Your objective: Copy each line below in which the string "image" occurs.

Exercise input:
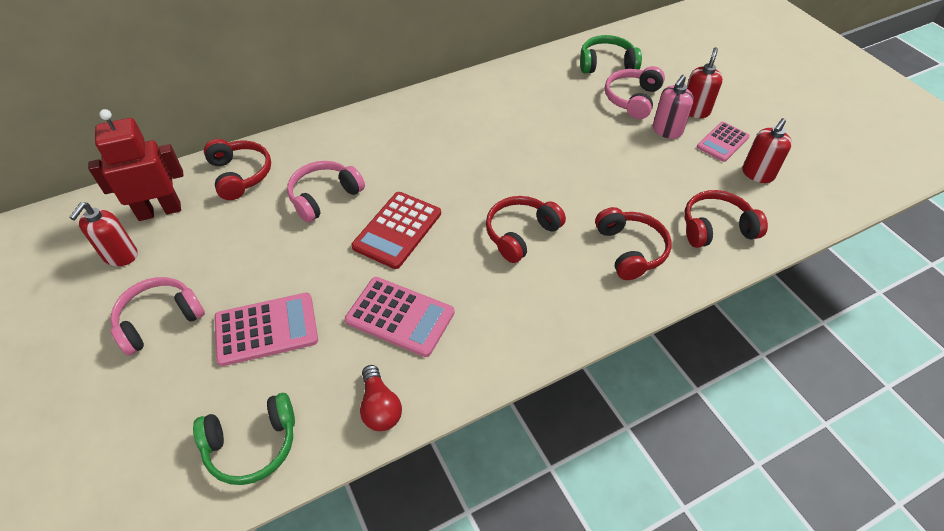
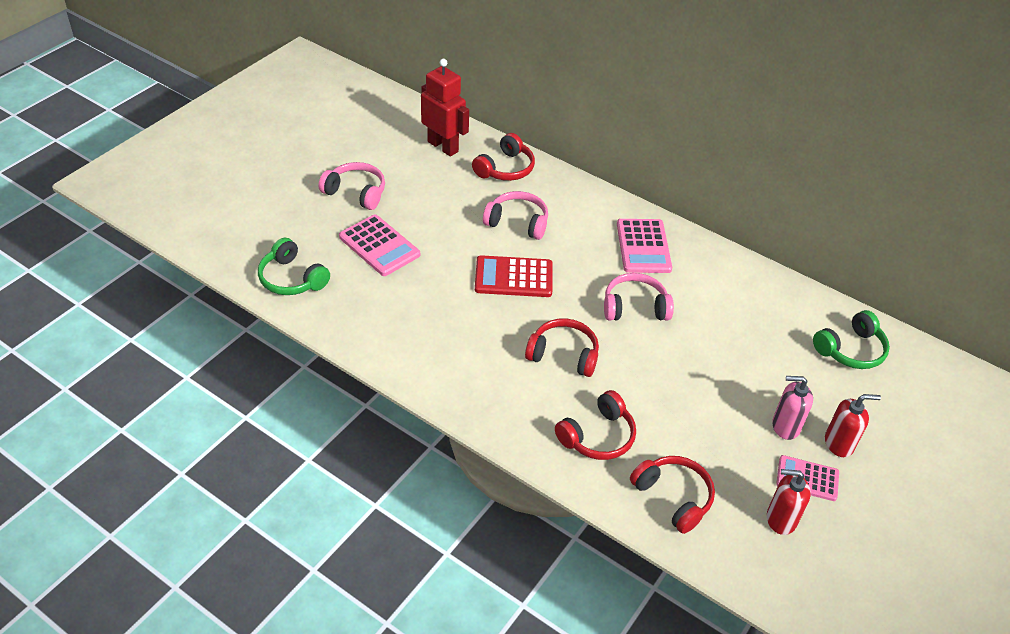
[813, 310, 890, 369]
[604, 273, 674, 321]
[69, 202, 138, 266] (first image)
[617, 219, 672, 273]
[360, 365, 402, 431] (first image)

The answer:
[69, 202, 138, 266] (first image)
[360, 365, 402, 431] (first image)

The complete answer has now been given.